#### Task description:
Count the lines in the records below that contain the string "treble". Give only the number.

#### Supplied records:

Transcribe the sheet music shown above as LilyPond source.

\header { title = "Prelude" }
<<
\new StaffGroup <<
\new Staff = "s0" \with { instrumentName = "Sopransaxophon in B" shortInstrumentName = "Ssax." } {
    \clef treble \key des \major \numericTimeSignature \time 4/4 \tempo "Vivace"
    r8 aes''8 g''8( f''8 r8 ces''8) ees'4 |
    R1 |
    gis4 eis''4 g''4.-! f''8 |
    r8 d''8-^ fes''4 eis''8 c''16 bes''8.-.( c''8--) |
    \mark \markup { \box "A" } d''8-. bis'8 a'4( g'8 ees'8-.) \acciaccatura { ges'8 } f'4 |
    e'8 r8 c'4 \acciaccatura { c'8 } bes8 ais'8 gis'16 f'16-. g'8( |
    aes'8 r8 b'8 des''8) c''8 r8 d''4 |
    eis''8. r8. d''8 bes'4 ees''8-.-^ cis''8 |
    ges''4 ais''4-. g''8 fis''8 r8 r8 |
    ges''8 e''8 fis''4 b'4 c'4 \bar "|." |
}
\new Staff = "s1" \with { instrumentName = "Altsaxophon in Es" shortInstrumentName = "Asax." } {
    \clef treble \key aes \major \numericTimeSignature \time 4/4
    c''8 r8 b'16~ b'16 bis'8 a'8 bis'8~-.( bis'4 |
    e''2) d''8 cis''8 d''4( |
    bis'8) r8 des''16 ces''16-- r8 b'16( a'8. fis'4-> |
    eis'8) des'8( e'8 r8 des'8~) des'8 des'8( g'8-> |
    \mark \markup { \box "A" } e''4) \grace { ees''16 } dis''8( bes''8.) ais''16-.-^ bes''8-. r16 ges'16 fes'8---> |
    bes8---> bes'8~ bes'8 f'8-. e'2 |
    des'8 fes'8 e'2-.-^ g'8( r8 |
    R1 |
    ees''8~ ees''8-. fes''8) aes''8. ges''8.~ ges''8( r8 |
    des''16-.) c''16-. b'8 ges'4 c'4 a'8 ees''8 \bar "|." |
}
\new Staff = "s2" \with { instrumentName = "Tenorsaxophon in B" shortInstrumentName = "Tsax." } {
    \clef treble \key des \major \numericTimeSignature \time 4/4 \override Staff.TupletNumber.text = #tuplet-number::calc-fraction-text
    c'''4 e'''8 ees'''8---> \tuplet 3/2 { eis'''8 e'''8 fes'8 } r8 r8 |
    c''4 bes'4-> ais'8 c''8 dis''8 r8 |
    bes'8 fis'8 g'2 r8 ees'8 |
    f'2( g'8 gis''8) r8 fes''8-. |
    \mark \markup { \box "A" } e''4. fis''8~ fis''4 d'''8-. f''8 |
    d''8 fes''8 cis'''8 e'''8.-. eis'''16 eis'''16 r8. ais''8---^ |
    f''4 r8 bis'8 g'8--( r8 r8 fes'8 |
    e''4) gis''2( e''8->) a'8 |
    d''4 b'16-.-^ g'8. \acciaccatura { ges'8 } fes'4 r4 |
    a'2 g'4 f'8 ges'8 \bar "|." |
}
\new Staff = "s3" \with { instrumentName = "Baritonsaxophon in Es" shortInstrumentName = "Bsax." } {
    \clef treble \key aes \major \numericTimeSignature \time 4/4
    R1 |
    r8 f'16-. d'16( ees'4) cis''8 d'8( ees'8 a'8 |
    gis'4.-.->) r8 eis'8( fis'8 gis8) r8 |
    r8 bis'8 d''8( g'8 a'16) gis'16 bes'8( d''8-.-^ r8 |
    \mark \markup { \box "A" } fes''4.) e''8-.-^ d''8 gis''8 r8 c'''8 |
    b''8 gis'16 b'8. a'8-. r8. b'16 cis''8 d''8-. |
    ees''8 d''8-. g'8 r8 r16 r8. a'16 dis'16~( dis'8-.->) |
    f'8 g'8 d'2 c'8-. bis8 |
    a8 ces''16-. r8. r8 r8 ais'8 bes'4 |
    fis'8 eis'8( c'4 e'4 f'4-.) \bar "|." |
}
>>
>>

#### Task output:
4